> [Written exercise]
Count the lines in the entries that contain the string "tuplet" and give only that number.

> [Data lines]
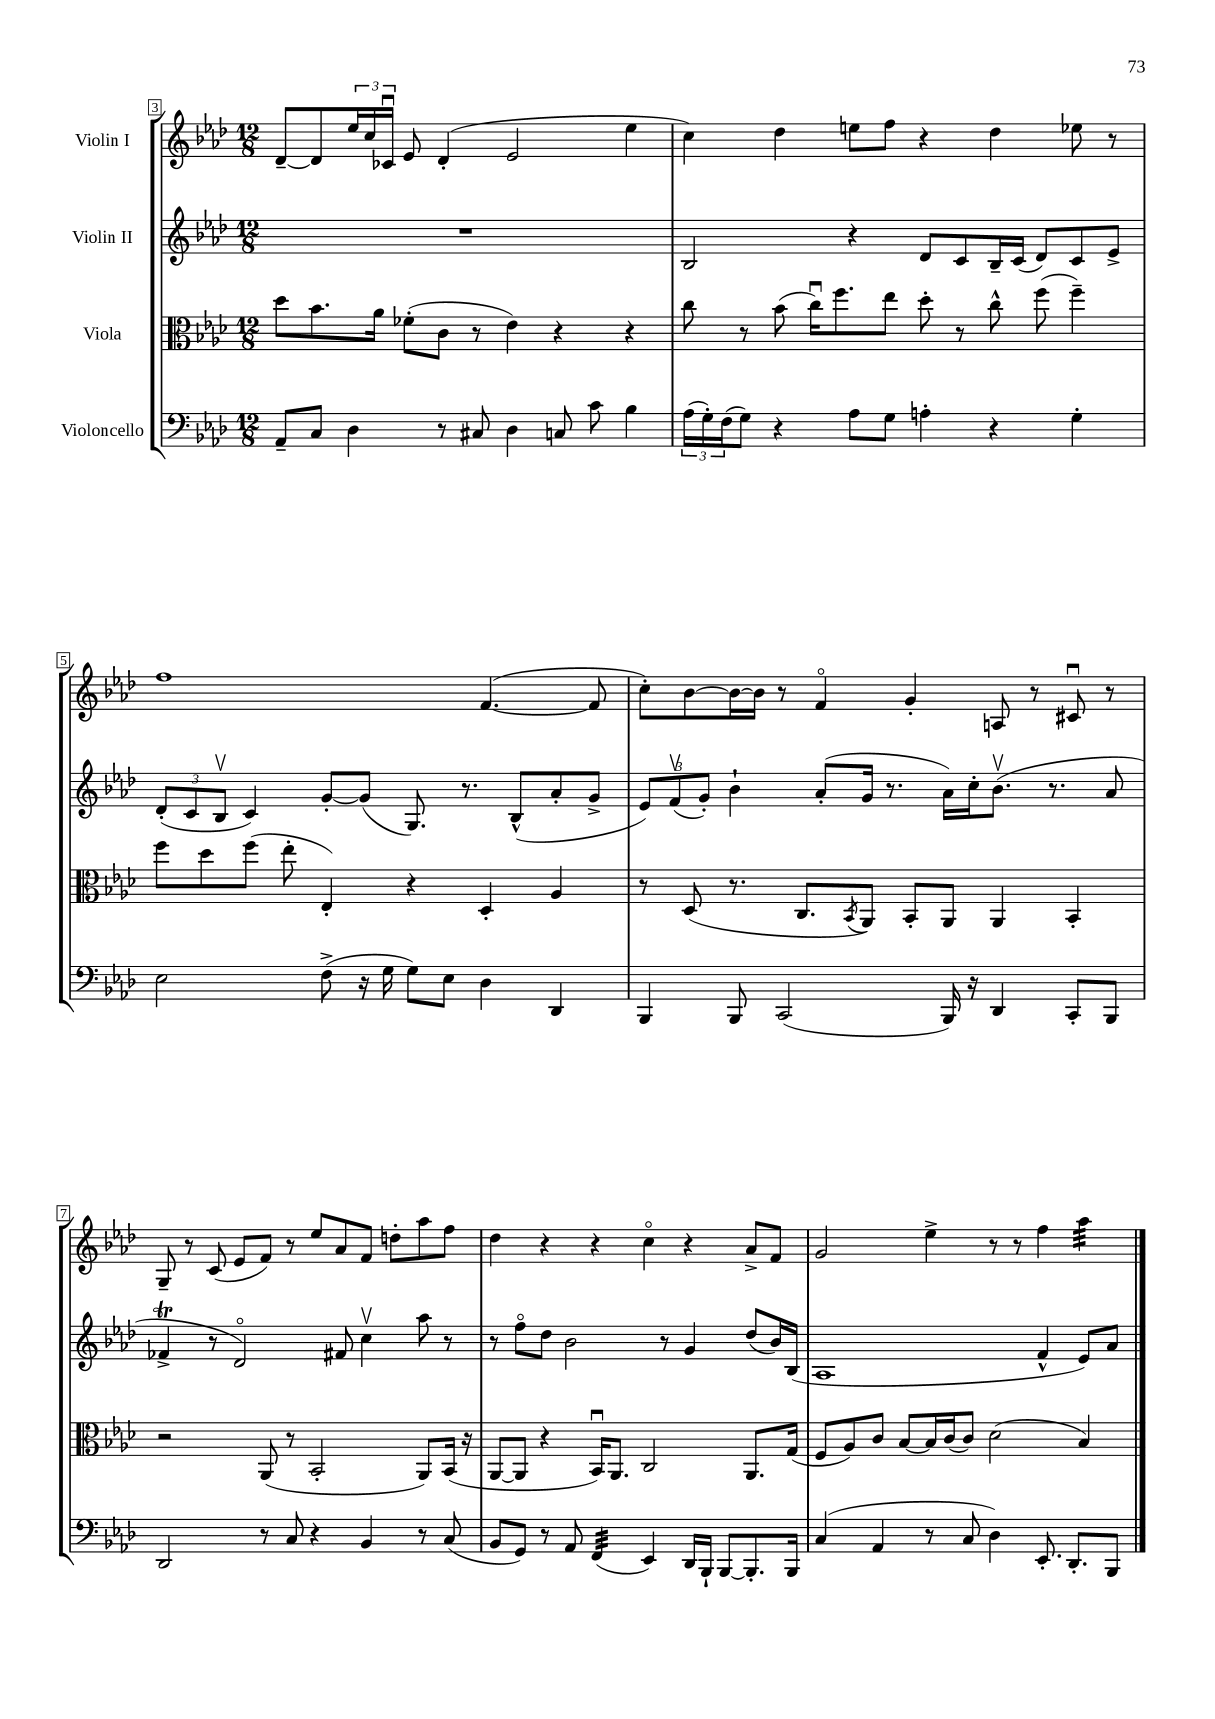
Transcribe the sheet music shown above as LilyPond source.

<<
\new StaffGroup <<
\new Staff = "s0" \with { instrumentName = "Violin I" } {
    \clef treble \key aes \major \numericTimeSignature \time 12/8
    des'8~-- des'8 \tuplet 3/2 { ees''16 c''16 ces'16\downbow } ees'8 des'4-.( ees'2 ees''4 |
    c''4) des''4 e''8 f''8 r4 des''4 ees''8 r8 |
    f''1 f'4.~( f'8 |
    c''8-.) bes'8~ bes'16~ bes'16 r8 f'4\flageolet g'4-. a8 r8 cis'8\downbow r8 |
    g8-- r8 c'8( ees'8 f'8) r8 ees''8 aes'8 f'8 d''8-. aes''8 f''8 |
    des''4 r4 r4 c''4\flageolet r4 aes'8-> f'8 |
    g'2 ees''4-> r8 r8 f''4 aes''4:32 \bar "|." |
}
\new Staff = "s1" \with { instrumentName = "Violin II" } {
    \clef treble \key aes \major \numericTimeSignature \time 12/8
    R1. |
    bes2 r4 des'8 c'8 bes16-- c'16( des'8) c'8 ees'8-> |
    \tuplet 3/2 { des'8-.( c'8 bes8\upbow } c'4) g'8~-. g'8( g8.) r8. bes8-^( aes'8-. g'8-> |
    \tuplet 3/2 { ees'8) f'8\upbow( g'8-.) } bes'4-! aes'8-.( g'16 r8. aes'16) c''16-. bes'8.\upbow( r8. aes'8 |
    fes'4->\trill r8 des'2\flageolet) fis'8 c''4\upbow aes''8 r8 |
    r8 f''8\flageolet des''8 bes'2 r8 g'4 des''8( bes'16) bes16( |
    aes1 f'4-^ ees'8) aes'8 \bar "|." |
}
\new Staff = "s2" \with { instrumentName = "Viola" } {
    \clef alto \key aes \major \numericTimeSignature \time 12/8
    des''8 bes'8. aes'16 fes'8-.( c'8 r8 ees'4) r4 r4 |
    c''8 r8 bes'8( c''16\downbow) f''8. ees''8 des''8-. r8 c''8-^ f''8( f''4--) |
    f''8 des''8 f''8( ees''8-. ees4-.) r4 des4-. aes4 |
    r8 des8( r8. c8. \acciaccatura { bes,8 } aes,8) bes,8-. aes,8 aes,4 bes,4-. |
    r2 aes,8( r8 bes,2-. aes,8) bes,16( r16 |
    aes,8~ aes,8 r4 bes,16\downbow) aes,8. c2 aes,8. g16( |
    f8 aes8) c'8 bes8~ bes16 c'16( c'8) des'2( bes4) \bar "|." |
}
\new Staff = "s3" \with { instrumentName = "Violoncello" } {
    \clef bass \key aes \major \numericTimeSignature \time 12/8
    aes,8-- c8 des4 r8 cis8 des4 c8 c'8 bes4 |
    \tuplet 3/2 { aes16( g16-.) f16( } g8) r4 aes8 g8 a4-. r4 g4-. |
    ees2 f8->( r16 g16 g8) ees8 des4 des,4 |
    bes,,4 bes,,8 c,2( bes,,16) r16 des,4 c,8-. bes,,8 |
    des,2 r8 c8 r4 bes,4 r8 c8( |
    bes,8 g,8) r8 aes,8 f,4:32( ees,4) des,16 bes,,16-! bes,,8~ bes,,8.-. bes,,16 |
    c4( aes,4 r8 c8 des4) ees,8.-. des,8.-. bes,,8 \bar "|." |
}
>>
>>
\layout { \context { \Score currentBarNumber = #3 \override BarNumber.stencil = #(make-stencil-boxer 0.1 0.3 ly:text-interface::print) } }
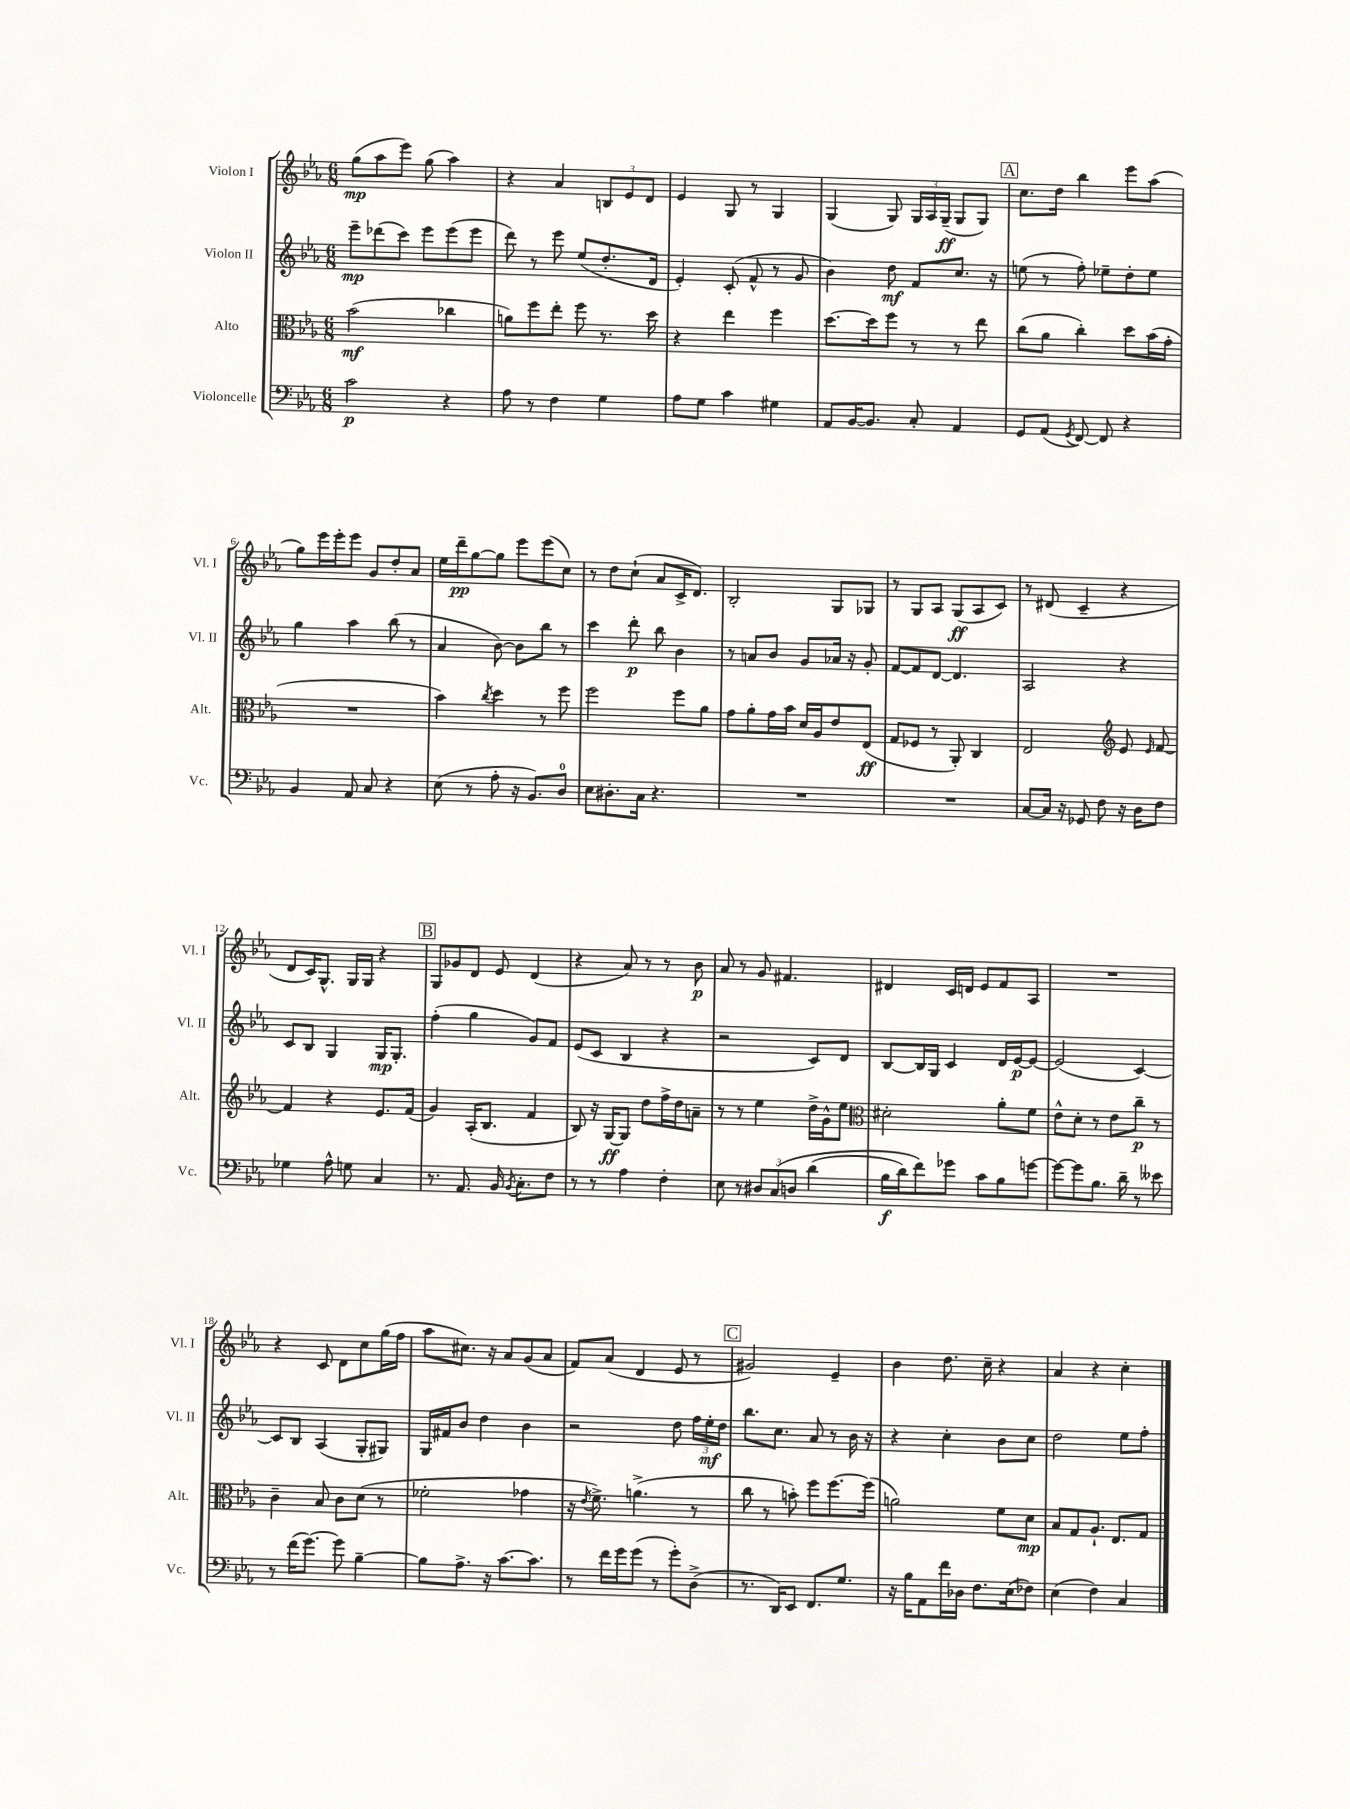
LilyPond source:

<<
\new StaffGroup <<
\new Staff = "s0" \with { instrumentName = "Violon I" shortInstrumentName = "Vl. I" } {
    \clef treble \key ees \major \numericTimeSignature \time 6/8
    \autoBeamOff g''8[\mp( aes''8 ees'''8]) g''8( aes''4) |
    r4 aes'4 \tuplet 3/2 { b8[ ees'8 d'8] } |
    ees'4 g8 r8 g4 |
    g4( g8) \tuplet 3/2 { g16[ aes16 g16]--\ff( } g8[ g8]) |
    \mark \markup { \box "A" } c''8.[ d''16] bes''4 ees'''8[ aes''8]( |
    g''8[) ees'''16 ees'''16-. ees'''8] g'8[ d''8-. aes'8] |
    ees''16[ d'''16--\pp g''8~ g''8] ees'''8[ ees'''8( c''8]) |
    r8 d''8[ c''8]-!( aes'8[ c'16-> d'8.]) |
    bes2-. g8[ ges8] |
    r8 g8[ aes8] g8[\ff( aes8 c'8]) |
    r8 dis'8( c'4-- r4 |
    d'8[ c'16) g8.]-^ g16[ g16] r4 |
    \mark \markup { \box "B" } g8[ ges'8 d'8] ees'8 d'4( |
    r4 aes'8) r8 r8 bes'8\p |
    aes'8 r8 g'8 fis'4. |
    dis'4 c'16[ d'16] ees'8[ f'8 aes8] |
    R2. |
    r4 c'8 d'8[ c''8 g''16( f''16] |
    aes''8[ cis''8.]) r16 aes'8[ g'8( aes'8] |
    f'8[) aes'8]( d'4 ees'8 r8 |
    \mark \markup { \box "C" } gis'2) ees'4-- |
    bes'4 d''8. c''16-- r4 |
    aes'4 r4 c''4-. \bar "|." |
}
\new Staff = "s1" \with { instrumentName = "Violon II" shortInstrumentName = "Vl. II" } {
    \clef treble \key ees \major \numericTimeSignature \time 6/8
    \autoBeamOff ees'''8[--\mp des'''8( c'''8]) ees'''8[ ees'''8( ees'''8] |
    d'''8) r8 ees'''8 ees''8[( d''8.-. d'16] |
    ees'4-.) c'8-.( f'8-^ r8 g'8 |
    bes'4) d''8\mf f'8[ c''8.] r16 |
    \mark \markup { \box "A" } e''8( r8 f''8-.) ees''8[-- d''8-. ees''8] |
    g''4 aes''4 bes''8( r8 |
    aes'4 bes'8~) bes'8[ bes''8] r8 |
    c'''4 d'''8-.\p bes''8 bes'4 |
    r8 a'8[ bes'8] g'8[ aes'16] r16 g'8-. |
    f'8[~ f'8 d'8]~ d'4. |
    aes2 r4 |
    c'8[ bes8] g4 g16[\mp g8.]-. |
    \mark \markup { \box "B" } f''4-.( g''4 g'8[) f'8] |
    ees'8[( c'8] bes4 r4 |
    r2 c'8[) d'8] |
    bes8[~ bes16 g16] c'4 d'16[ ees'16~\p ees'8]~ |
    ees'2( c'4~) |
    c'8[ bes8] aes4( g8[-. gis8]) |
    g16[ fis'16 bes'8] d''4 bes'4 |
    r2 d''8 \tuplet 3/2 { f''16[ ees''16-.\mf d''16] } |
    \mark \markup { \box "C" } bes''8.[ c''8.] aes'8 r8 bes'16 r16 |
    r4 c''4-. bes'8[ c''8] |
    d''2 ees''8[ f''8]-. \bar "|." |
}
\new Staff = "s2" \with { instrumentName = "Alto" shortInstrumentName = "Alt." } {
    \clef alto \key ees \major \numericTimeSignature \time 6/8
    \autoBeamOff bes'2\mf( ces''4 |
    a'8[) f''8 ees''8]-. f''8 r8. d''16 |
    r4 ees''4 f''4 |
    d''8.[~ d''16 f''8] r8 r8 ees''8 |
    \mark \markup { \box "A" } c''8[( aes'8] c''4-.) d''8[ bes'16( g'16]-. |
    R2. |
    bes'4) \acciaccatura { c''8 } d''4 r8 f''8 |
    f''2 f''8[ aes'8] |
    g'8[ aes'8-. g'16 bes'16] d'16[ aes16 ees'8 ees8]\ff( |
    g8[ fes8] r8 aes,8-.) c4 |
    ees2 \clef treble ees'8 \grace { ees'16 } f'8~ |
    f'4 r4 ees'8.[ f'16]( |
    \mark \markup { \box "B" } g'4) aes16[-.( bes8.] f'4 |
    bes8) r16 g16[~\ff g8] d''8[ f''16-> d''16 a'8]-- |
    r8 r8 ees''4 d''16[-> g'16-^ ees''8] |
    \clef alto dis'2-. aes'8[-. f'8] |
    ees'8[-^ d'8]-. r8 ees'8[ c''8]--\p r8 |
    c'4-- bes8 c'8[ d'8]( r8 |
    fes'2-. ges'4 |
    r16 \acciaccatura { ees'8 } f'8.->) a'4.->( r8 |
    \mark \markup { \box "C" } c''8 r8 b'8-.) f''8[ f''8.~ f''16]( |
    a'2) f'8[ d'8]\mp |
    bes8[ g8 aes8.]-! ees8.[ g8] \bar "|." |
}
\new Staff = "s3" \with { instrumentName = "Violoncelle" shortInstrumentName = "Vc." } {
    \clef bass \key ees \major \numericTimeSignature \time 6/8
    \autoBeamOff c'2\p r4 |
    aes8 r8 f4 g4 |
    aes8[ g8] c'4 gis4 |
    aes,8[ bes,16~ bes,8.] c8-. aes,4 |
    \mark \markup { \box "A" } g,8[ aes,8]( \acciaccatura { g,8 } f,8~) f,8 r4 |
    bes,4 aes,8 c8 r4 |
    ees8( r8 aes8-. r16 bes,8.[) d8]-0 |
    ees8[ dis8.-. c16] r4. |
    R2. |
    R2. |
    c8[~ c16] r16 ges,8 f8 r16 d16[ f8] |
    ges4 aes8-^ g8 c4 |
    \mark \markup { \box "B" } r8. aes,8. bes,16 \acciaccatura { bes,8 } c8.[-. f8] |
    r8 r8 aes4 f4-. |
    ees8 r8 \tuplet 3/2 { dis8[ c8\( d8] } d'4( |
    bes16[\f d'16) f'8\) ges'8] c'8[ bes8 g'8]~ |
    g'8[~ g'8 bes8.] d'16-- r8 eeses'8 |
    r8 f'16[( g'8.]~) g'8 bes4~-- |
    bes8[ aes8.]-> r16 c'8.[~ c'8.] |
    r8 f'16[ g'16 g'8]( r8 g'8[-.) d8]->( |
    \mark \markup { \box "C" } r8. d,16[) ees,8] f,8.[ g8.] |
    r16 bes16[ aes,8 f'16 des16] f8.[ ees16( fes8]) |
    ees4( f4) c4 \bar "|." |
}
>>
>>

> [Answer for the task]
8